• _DIRECTIONS_
Report every line in the records below that holds the word "degrees".

• _RECORDS_
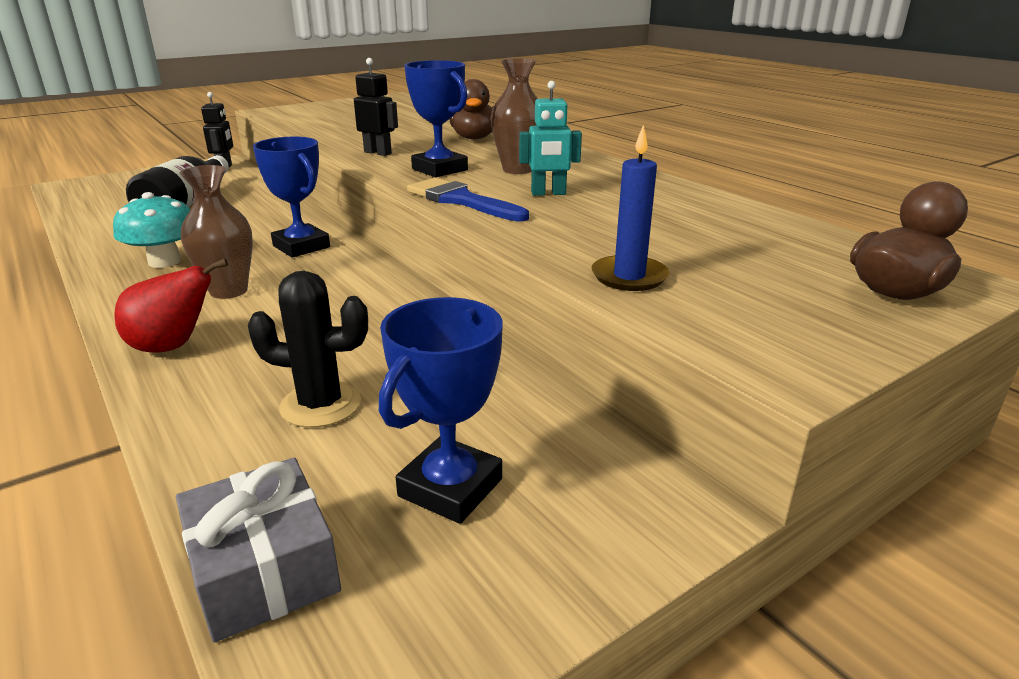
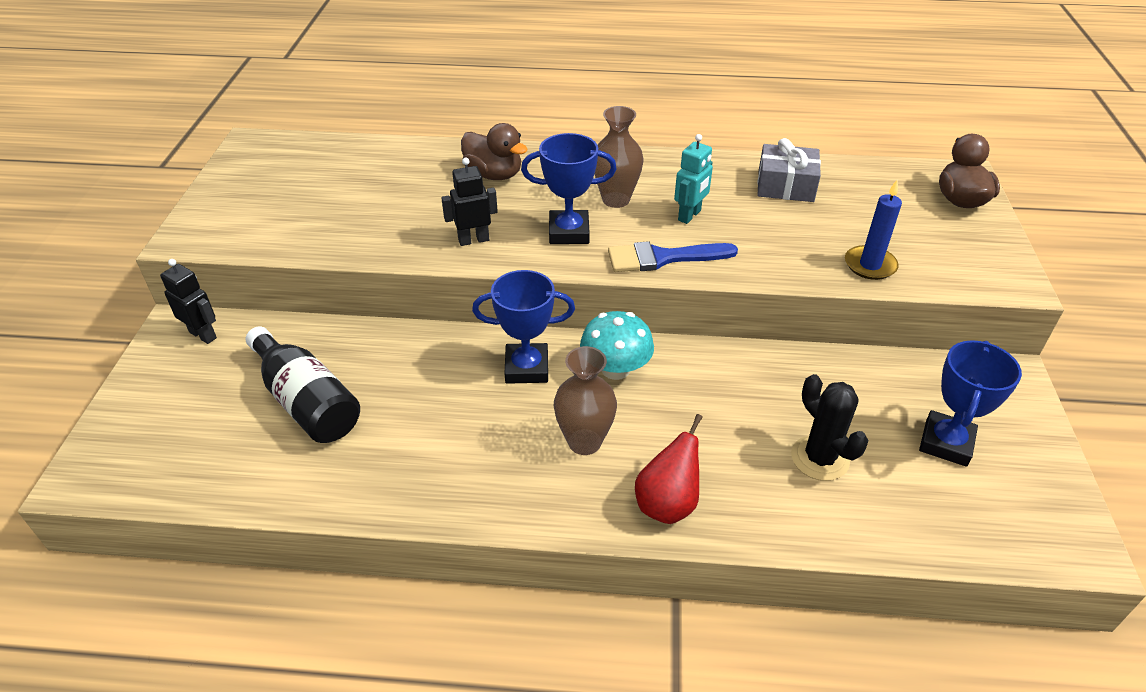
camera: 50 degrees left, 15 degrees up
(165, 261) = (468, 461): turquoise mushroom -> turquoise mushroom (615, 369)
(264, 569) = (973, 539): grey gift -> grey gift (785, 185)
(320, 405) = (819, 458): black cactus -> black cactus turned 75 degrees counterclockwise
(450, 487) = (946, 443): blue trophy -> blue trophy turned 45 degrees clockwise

...

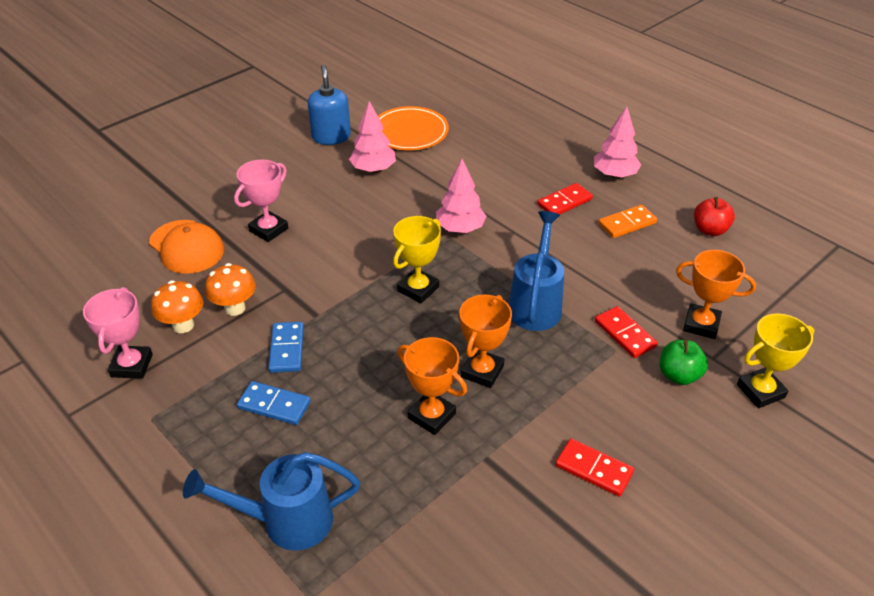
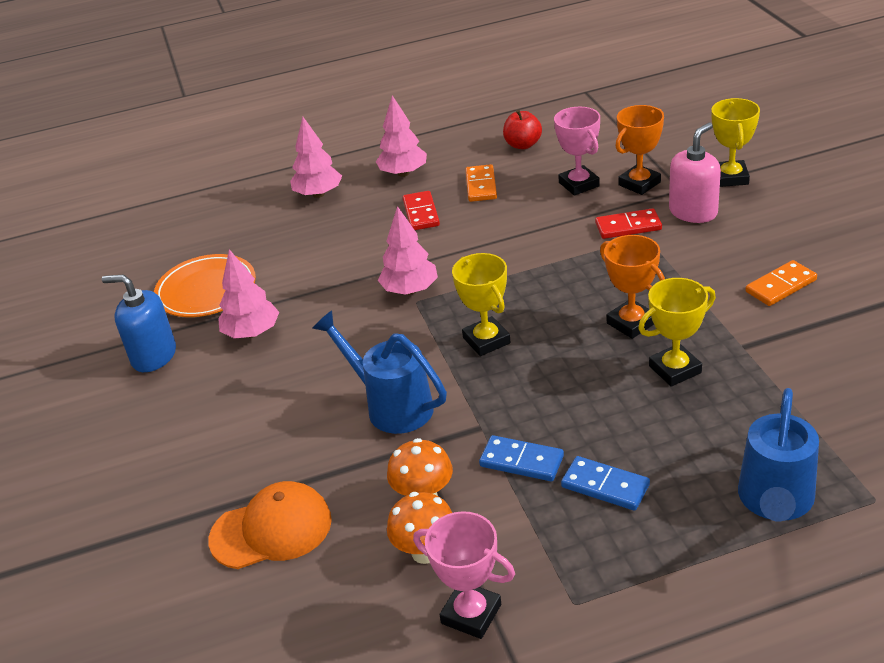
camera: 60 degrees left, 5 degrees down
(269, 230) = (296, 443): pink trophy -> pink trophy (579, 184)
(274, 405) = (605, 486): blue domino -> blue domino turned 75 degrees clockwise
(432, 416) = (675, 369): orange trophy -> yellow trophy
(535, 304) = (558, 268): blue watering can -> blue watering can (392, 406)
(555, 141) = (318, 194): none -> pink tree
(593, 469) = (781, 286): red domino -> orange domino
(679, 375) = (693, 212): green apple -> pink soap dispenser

==

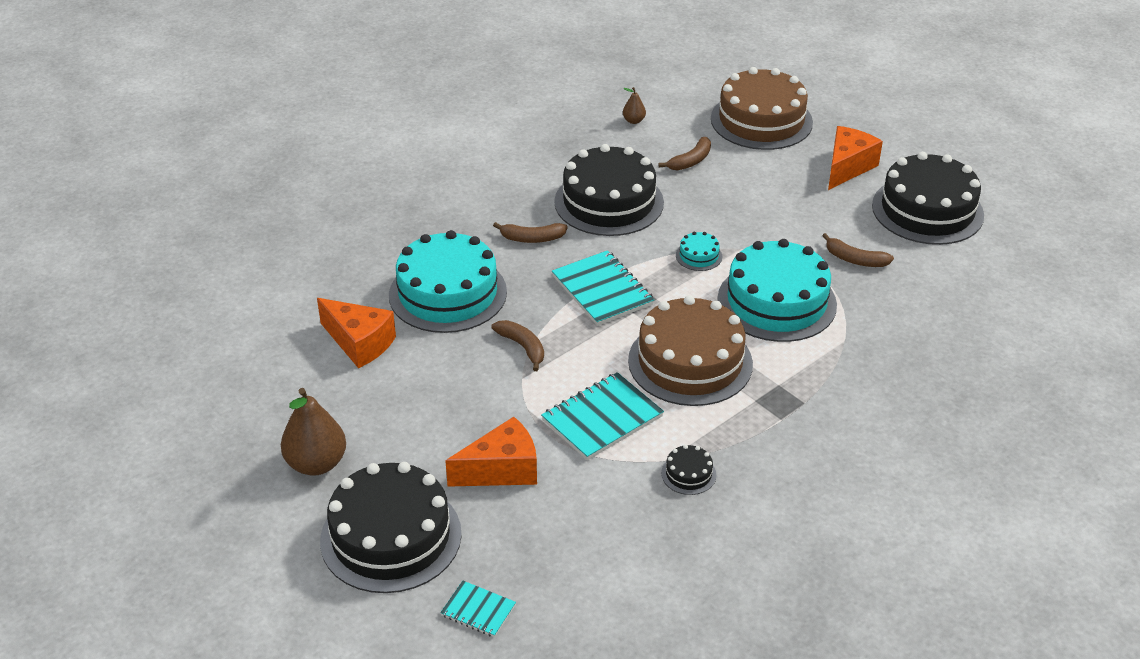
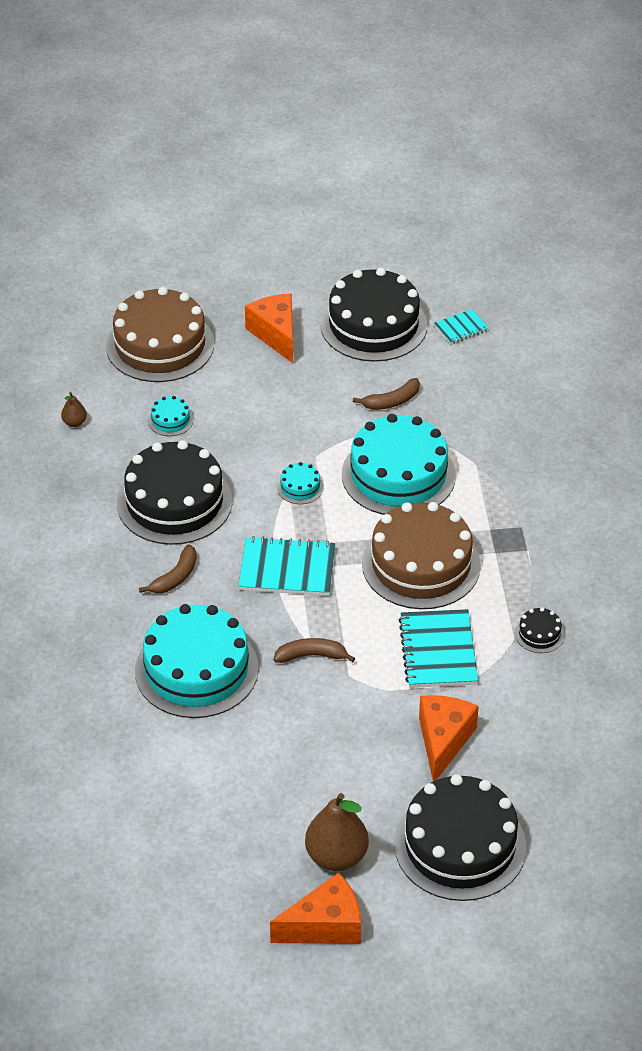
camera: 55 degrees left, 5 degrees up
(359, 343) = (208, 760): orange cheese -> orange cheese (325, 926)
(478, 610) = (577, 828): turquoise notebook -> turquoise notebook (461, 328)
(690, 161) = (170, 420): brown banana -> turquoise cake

• _RESULT OF THE TASK_
camera: 50 degrees left, 15 degrees up
(320, 405) = (819, 458): black cactus -> black cactus turned 75 degrees counterclockwise
(450, 487) = (946, 443): blue trophy -> blue trophy turned 45 degrees clockwise
camera: 60 degrees left, 5 degrees down
(274, 405) = (605, 486): blue domino -> blue domino turned 75 degrees clockwise
camera: 55 degrees left, 5 degrees up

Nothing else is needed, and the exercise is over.